<<<<

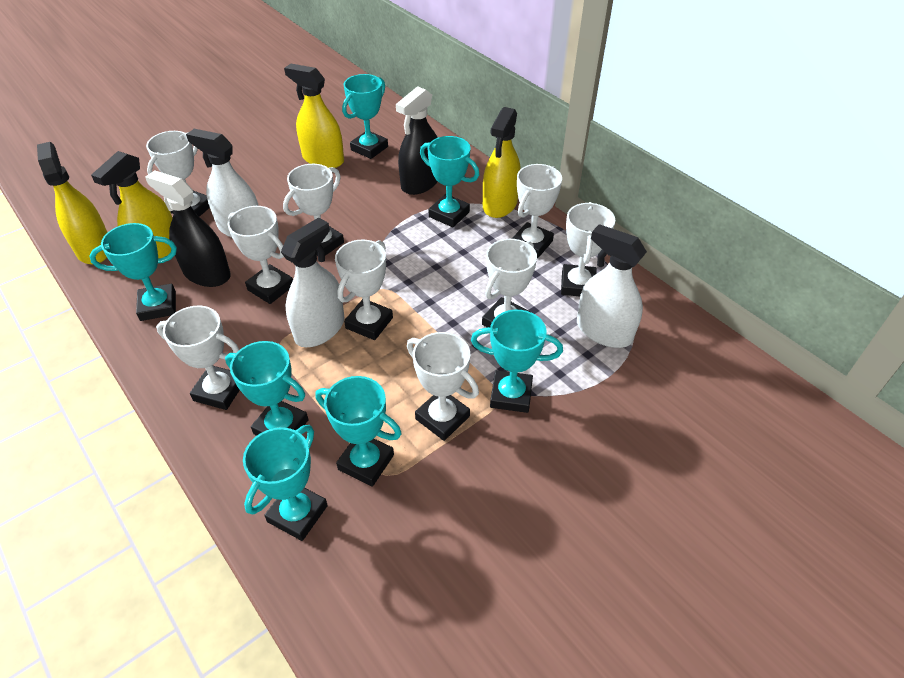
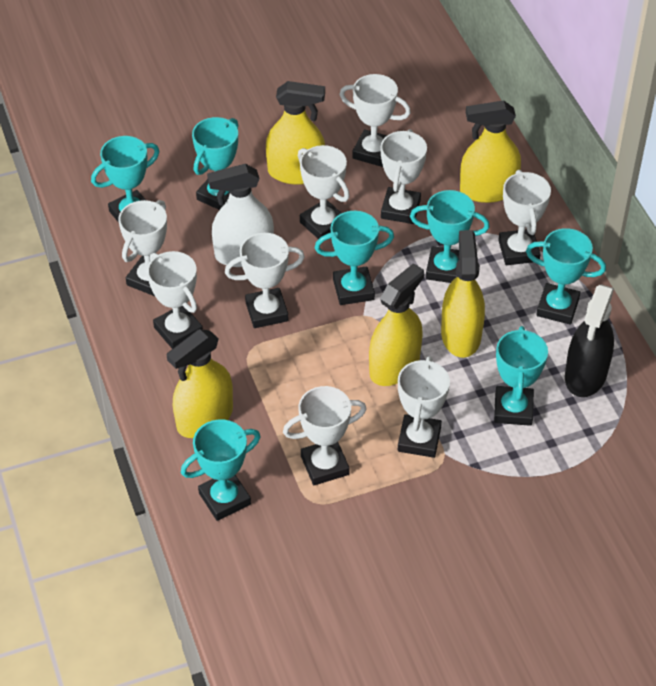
black spray bottle: [145,170,231,287] [396,86,438,195] = 2 -> [565,284,614,397] = 1
white spray bottle: [186,129,259,238] [281,218,344,347] [577,224,647,348] = 3 -> [207,164,274,267] = 1
yellow spray bottle: [37,142,108,264] [91,151,173,258] [284,64,344,168] [483,107,521,218] = 4 -> [167,329,233,438] [266,81,325,185] [369,263,424,386] [441,230,485,358] [460,100,521,203] = 5

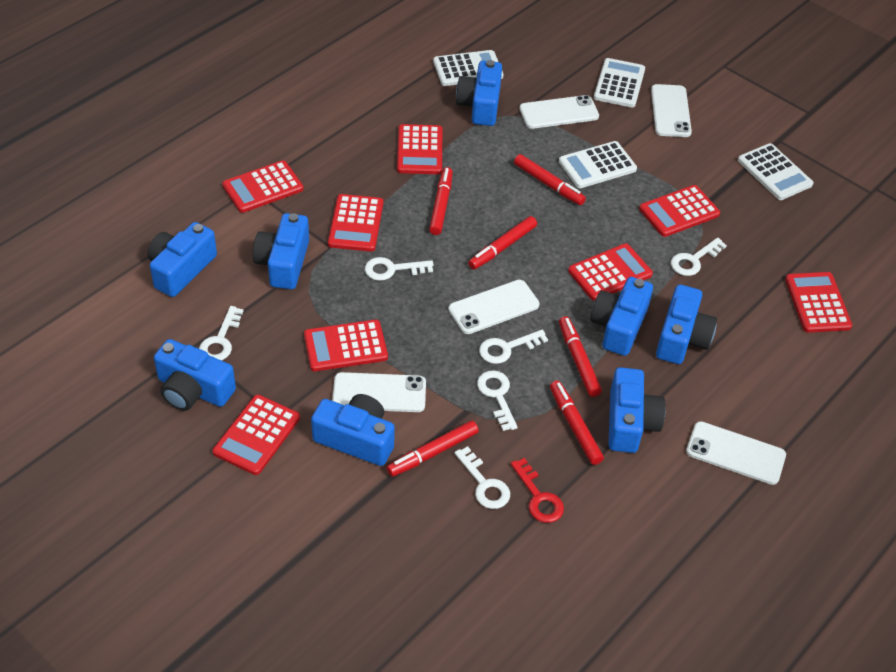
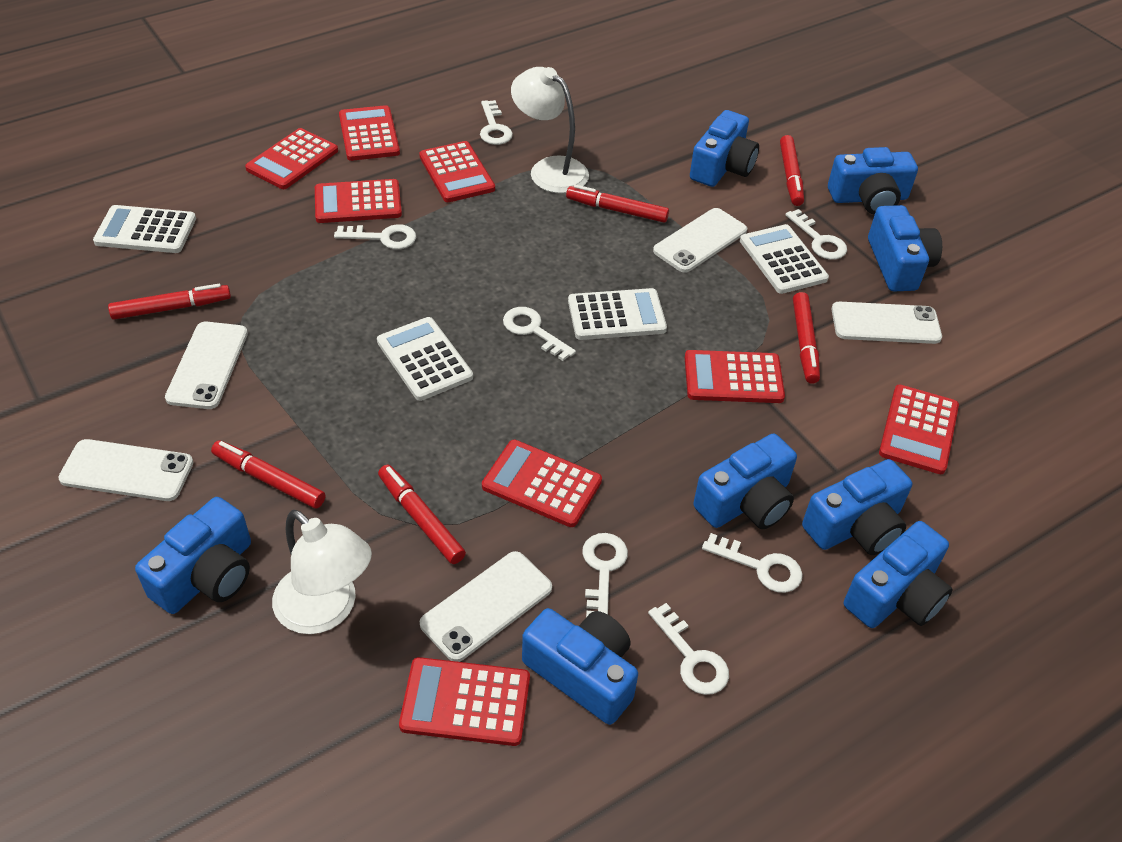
red key: [511,458,564,523] = 1 -> none = 0
white key: [199,306,244,361] [365,257,434,281] [454,446,510,509] [477,370,518,431] [479,329,548,364] [671,238,727,276] = 6 -> [334,224,416,249] [480,100,513,145] [503,307,576,361] [582,533,628,617] [648,603,729,695] [702,533,803,593] [785,209,847,260] = 7
white lamp: none = 0 -> [272,510,372,634] [511,67,589,193] = 2

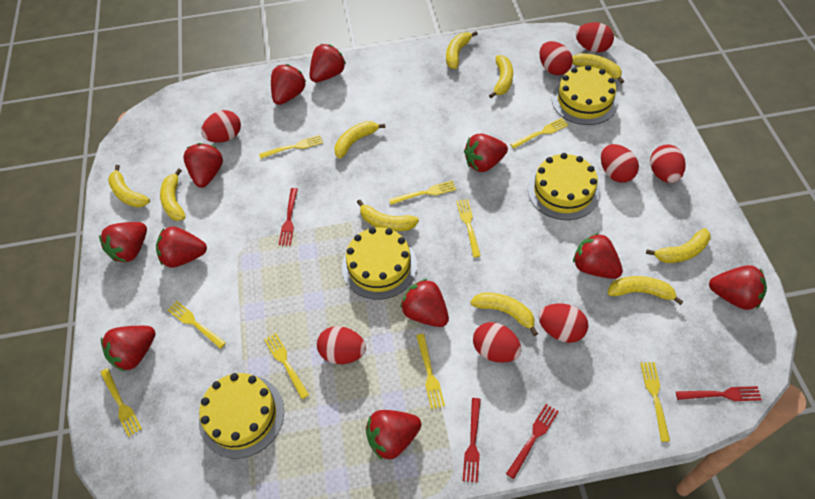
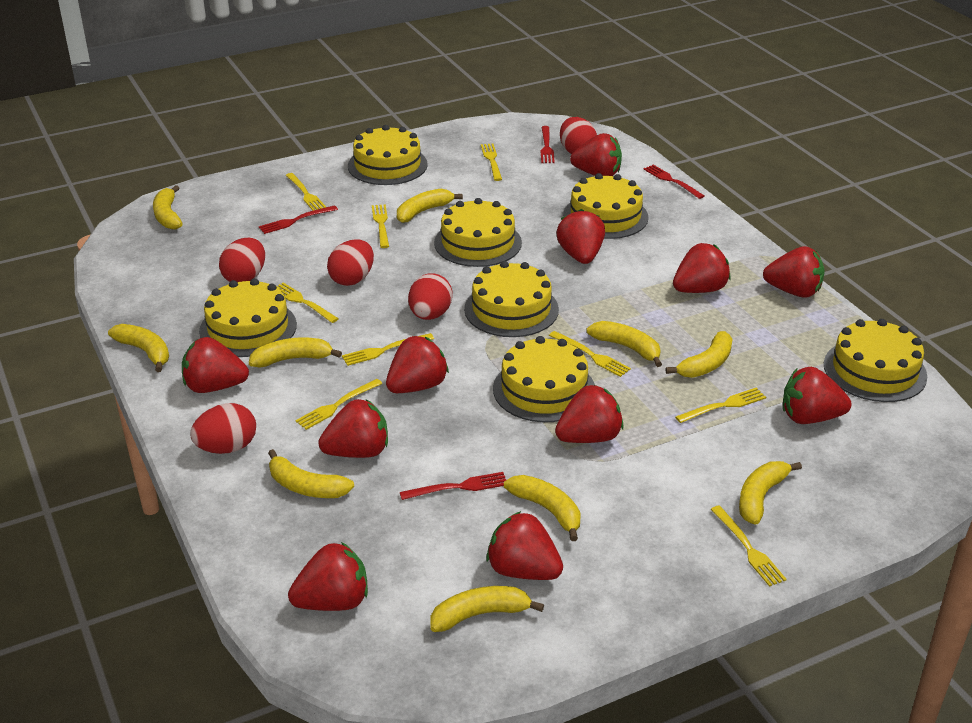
red egg: [201,110,241,143] [317,326,366,364] [473,322,522,363] [539,41,573,75] [539,303,588,343] [576,22,614,53] [601,144,639,183] [650,145,686,183] = 8 -> [190,403,256,454] [219,238,265,282] [327,239,374,286] [408,273,453,320] [560,117,597,154] = 5
yellow cake: [199,373,284,459] [342,227,417,300] [528,153,600,220] [552,65,618,125] = 4 -> [199,278,297,357] [348,125,428,185] [434,198,522,267] [464,261,559,337] [493,336,595,422] [563,173,649,239] [824,319,927,402] = 7

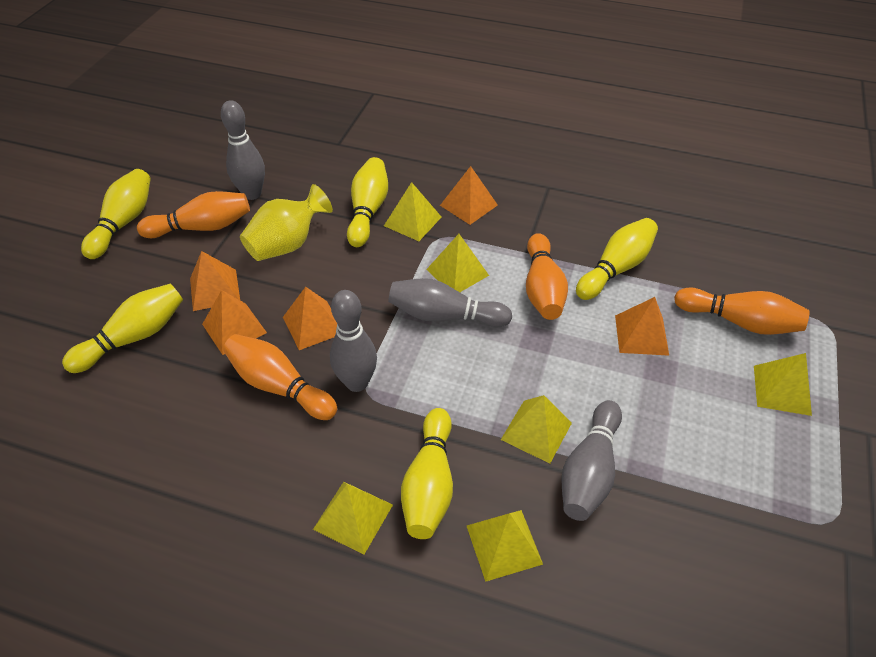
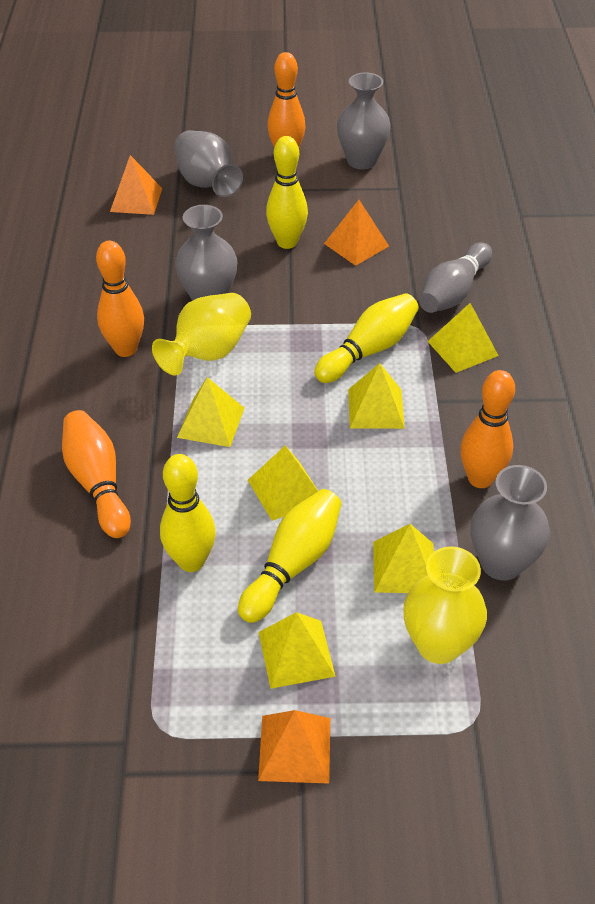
grey bowling pin: [221,100,265,200] [330,290,377,392] [388,278,512,327] [561,400,622,521] = 4 -> [419,242,492,313] = 1
grey vase: none = 0 -> [174,130,243,197] [175,205,237,301] [337,72,391,170] [471,465,550,581] = 4
orange pyramid: [190,251,240,311] [202,290,267,355] [283,287,337,350] [440,166,498,225] [615,297,669,356] = 5 -> [110,155,162,215] [258,710,330,784] [324,200,389,266] = 3
yellow bowling pin: [62,284,183,373] [81,169,151,259] [347,157,388,247] [401,408,453,539] [576,218,658,300] = 5 -> [160,454,216,572] [238,489,342,623] [266,136,308,249] [314,293,419,383] = 4
yellow vase: [240,184,333,261] = 1 -> [152,293,251,375] [403,546,487,664] = 2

>>>>

* WHAT YOU ARE ASKED TO DO: Please copy nothing but the lines from the one that holds "grey vase: none" through the last line of the material above, exactly as written.

* RESPONSE:
grey vase: none = 0 -> [174,130,243,197] [175,205,237,301] [337,72,391,170] [471,465,550,581] = 4
orange pyramid: [190,251,240,311] [202,290,267,355] [283,287,337,350] [440,166,498,225] [615,297,669,356] = 5 -> [110,155,162,215] [258,710,330,784] [324,200,389,266] = 3
yellow bowling pin: [62,284,183,373] [81,169,151,259] [347,157,388,247] [401,408,453,539] [576,218,658,300] = 5 -> [160,454,216,572] [238,489,342,623] [266,136,308,249] [314,293,419,383] = 4
yellow vase: [240,184,333,261] = 1 -> [152,293,251,375] [403,546,487,664] = 2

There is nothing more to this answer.